■ **TASK OBJECTIVE**: I would like every record reproduced exactly, with the pictures left out.

■ **Change listing data**:

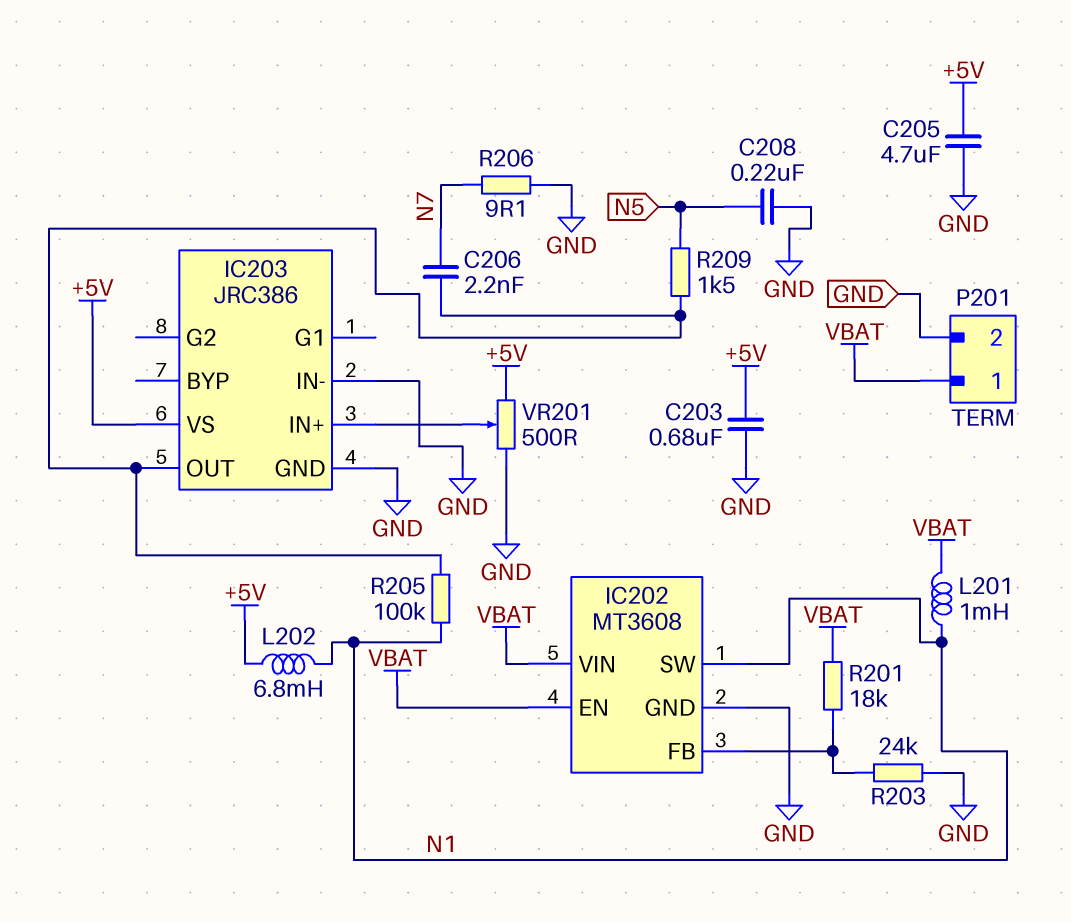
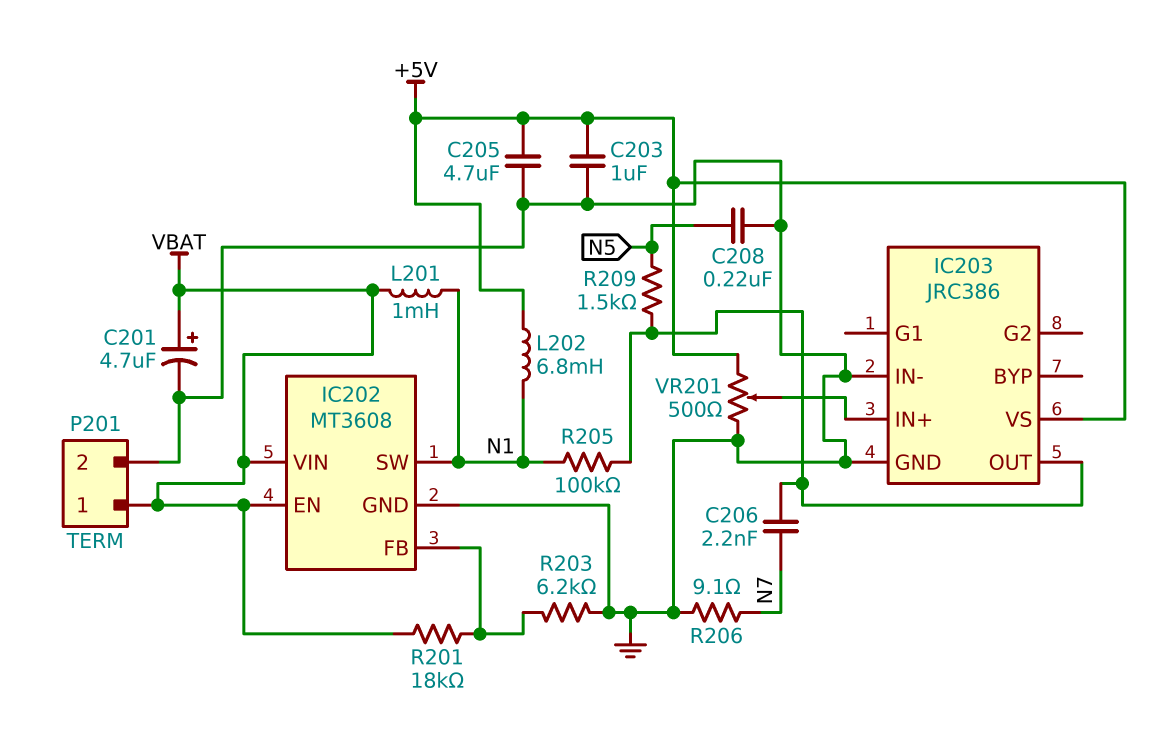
C201: none -> 4.7uF (plus VBAT, minus GND)
C203: 680nF (+5V, GND) -> 1uF (+5V, GND)
R203: 24k (GND, IC202/FB) -> 6.2k (GND, IC202/FB)

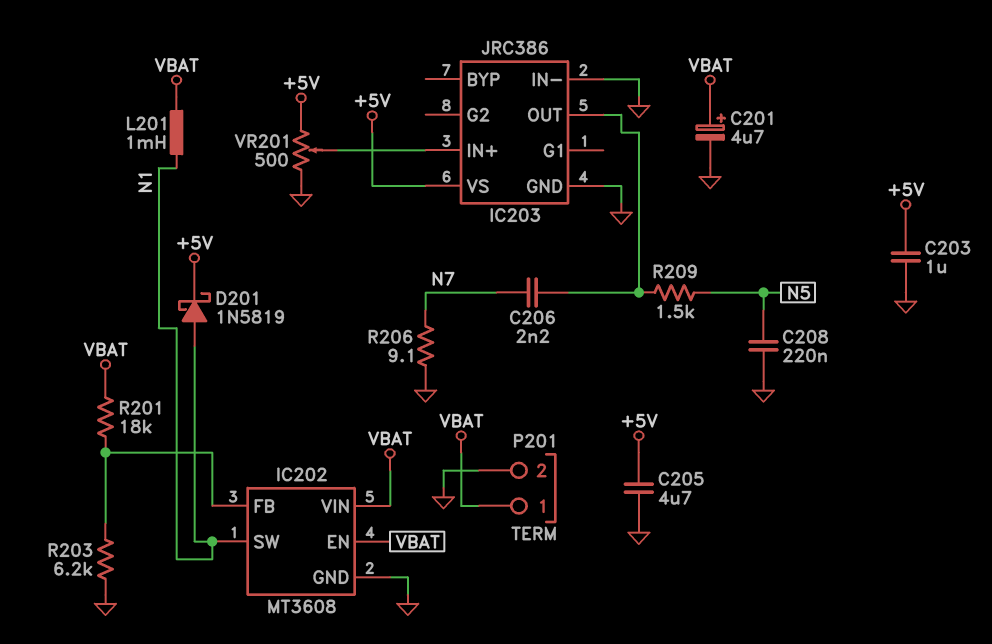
D201: none -> schottky 1N5819 (A N1, K +5V)
L202: 6.8mH (+5V, N1) -> none
R205: 100k (IC203/OUT, N1) -> none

■ **THE ANSWER**:
C201: none -> 4.7uF (plus VBAT, minus GND)
C203: 680nF (+5V, GND) -> 1uF (+5V, GND)
R203: 24k (GND, IC202/FB) -> 6.2k (GND, IC202/FB)

D201: none -> schottky 1N5819 (A N1, K +5V)
L202: 6.8mH (+5V, N1) -> none
R205: 100k (IC203/OUT, N1) -> none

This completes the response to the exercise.